Object quantity data
=== Begin Enclosure ===
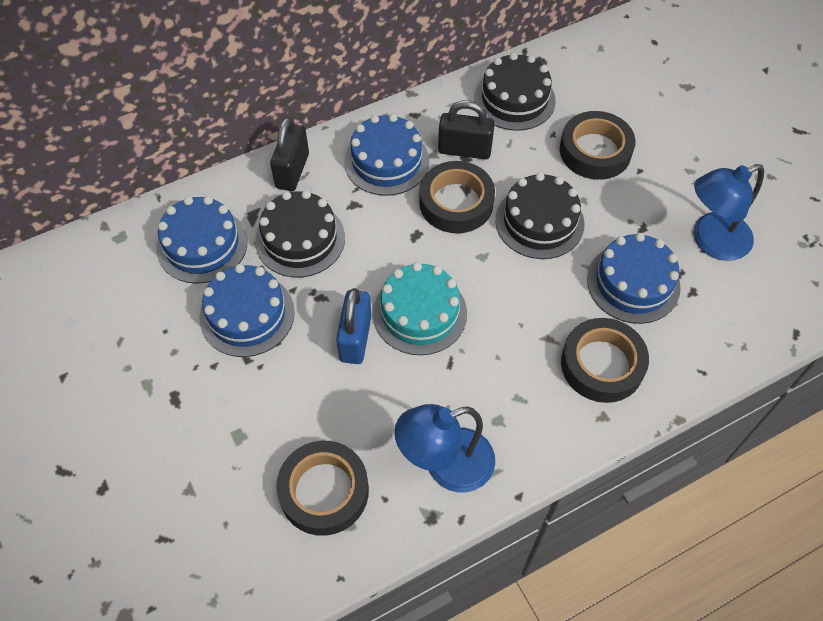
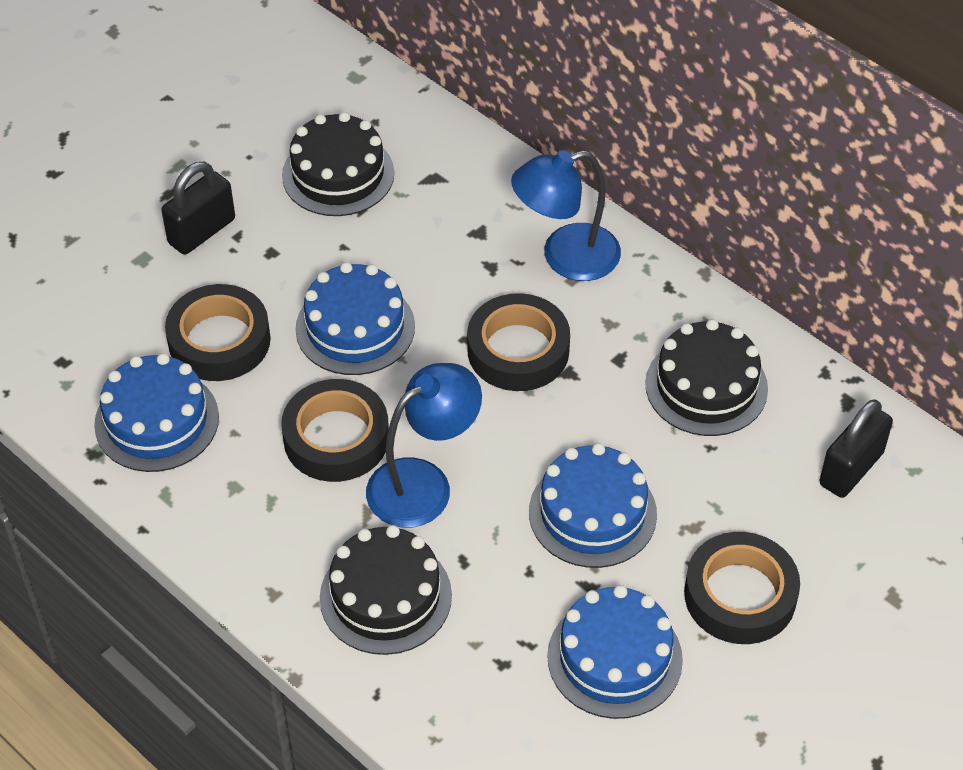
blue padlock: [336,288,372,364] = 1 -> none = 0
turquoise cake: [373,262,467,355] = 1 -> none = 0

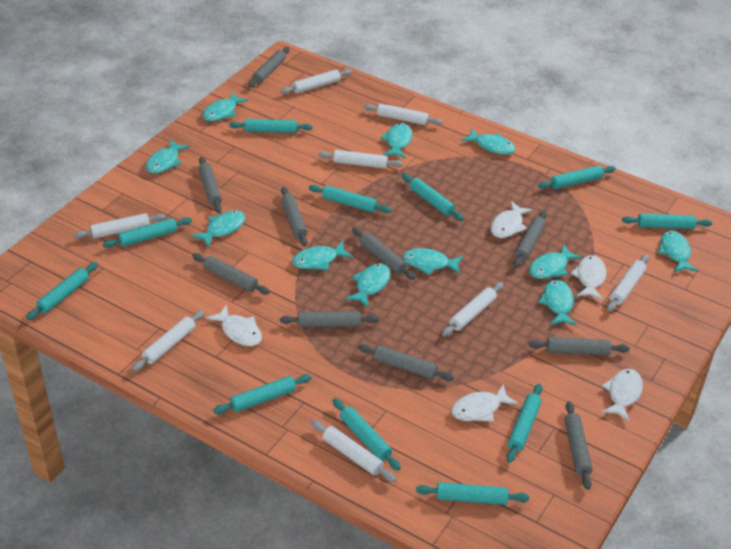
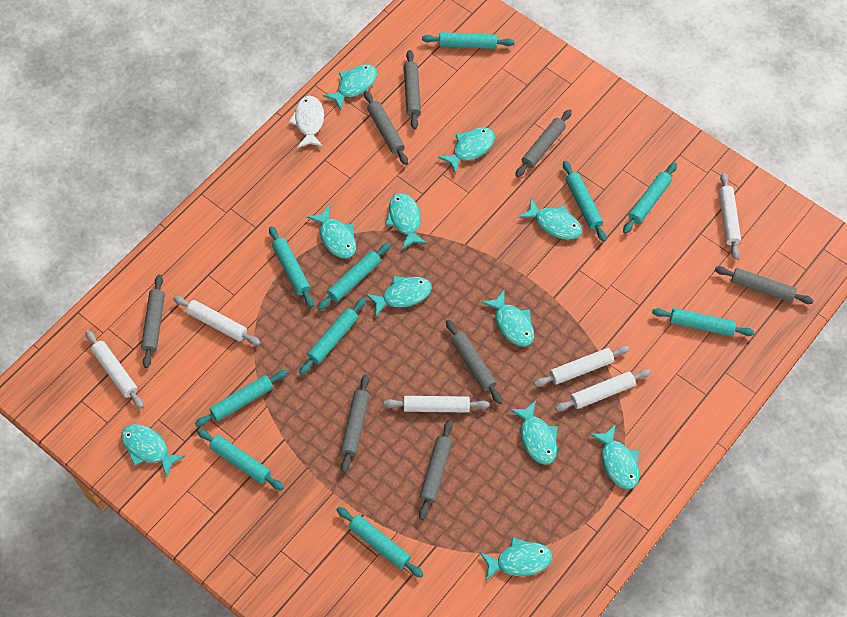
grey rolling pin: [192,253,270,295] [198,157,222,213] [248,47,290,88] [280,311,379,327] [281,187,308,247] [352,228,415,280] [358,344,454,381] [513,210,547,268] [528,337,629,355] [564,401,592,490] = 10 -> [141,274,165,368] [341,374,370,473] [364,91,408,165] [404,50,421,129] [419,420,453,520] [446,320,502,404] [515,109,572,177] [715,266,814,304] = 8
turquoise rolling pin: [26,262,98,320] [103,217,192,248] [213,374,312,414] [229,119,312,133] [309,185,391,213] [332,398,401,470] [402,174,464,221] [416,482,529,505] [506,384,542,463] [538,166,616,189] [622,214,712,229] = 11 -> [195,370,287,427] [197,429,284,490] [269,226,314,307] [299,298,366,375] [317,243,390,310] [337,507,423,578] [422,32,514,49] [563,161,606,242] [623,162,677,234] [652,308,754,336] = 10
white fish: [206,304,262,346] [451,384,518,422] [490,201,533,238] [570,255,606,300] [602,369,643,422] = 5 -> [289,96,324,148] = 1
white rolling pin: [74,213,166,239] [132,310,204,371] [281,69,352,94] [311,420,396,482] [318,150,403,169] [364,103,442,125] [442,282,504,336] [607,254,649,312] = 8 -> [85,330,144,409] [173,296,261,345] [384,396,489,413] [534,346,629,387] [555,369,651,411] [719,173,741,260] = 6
=== End Enclosure ===
* **What to work on**: Copy out nothing but the lines from the beginning of the records through the one that contains "white fish: [206,304,262,346]". Skip the pictures.

* **Output for this task**:
blue padlock: [336,288,372,364] = 1 -> none = 0
turquoise cake: [373,262,467,355] = 1 -> none = 0

grey rolling pin: [192,253,270,295] [198,157,222,213] [248,47,290,88] [280,311,379,327] [281,187,308,247] [352,228,415,280] [358,344,454,381] [513,210,547,268] [528,337,629,355] [564,401,592,490] = 10 -> [141,274,165,368] [341,374,370,473] [364,91,408,165] [404,50,421,129] [419,420,453,520] [446,320,502,404] [515,109,572,177] [715,266,814,304] = 8
turquoise rolling pin: [26,262,98,320] [103,217,192,248] [213,374,312,414] [229,119,312,133] [309,185,391,213] [332,398,401,470] [402,174,464,221] [416,482,529,505] [506,384,542,463] [538,166,616,189] [622,214,712,229] = 11 -> [195,370,287,427] [197,429,284,490] [269,226,314,307] [299,298,366,375] [317,243,390,310] [337,507,423,578] [422,32,514,49] [563,161,606,242] [623,162,677,234] [652,308,754,336] = 10
white fish: [206,304,262,346] [451,384,518,422] [490,201,533,238] [570,255,606,300] [602,369,643,422] = 5 -> [289,96,324,148] = 1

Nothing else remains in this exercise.